STORED DATA:

::::::::::

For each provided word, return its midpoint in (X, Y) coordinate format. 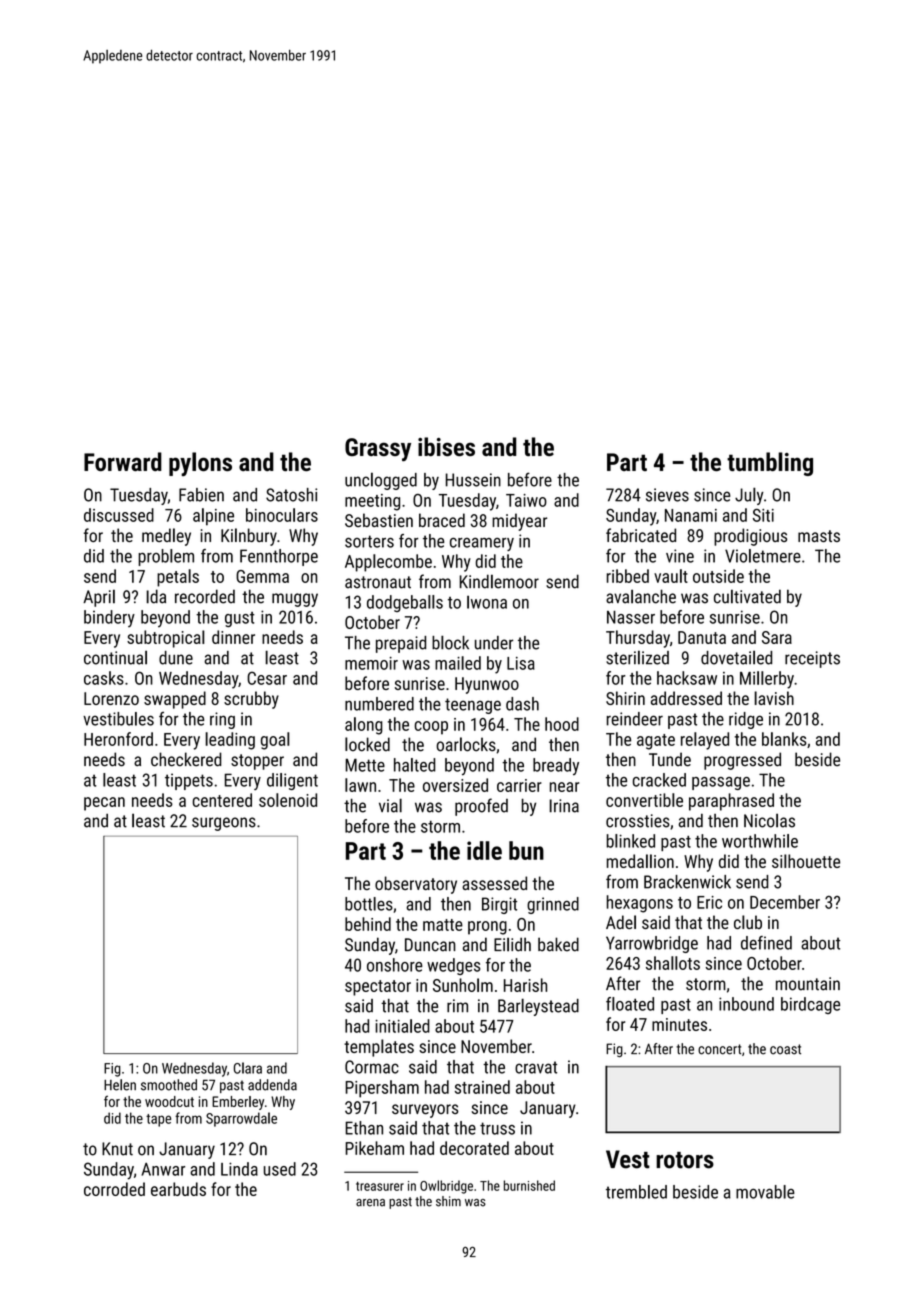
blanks (784, 739)
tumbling (770, 464)
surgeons (224, 824)
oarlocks (466, 744)
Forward (123, 461)
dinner (233, 637)
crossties (638, 821)
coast (785, 1049)
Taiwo (526, 500)
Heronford (118, 739)
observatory (416, 885)
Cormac (372, 1067)
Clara (248, 1068)
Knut (117, 1149)
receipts (812, 659)
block (450, 642)
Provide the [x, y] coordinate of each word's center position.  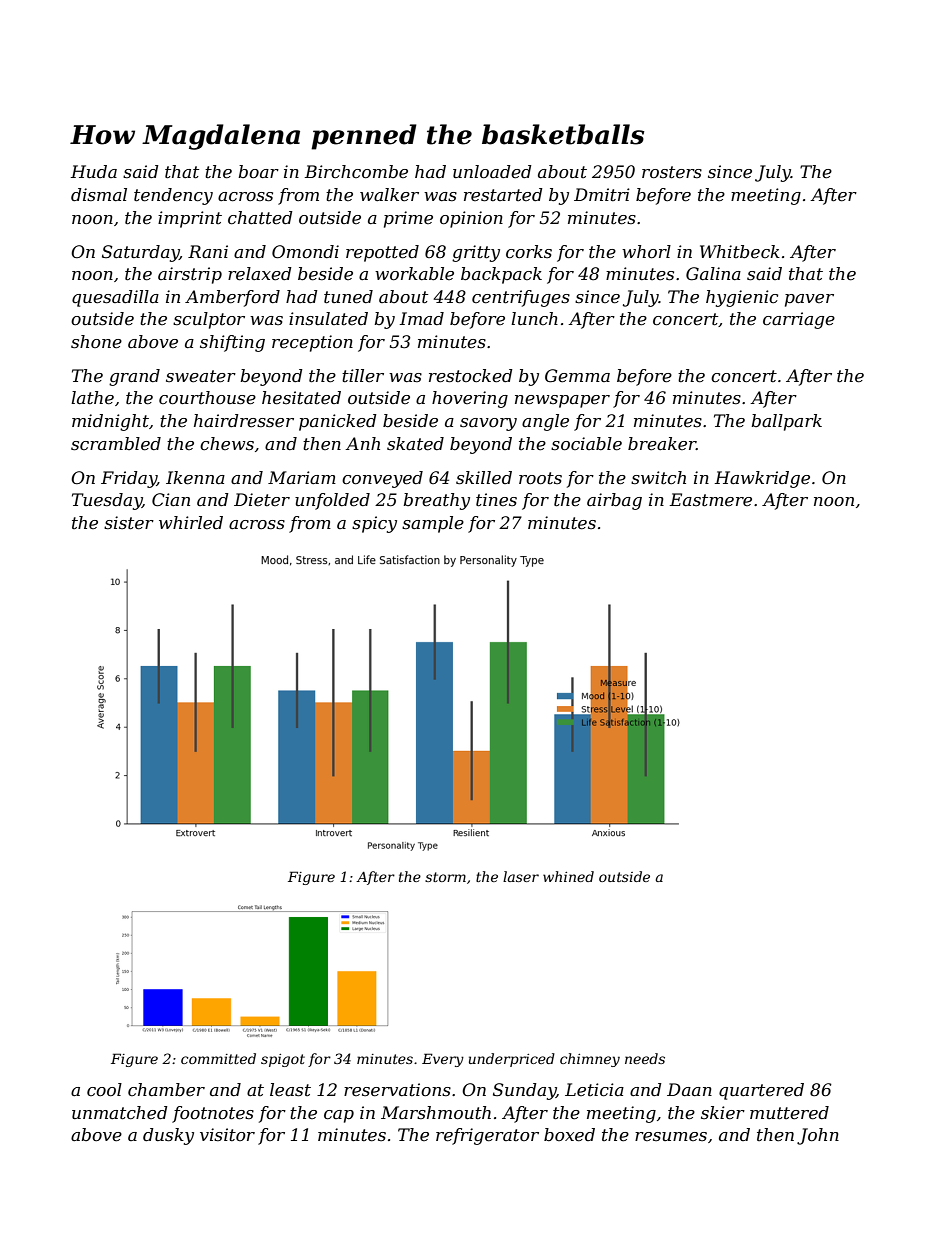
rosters [672, 172]
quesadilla [115, 298]
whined [568, 876]
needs [645, 1058]
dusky [168, 1136]
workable [414, 273]
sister [129, 523]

::::::::::

WORK TO BE COMPLETED: Reproduce all of the entries above, changing each occurrence of "coordinate" to "location" and keeping everything else identical. Omit the pictures from your answer.

IN RESPONSE:
For each provided word, return its midpoint in (X, Y) location format. 
blanks (784, 739)
tumbling (770, 464)
surgeons (224, 824)
oarlocks (466, 744)
Forward (123, 461)
dinner (233, 637)
crossties (638, 821)
coast (785, 1049)
Taiwo (526, 500)
Heronford (118, 739)
observatory (416, 885)
Cormac (372, 1067)
Clara (248, 1068)
Knut (117, 1149)
receipts (812, 659)
block (450, 642)
Provide the [x, y] location of each word's center position.  
rosters [672, 172]
quesadilla [115, 298]
whined [568, 876]
needs [645, 1058]
dusky [168, 1136]
workable [414, 273]
sister [129, 523]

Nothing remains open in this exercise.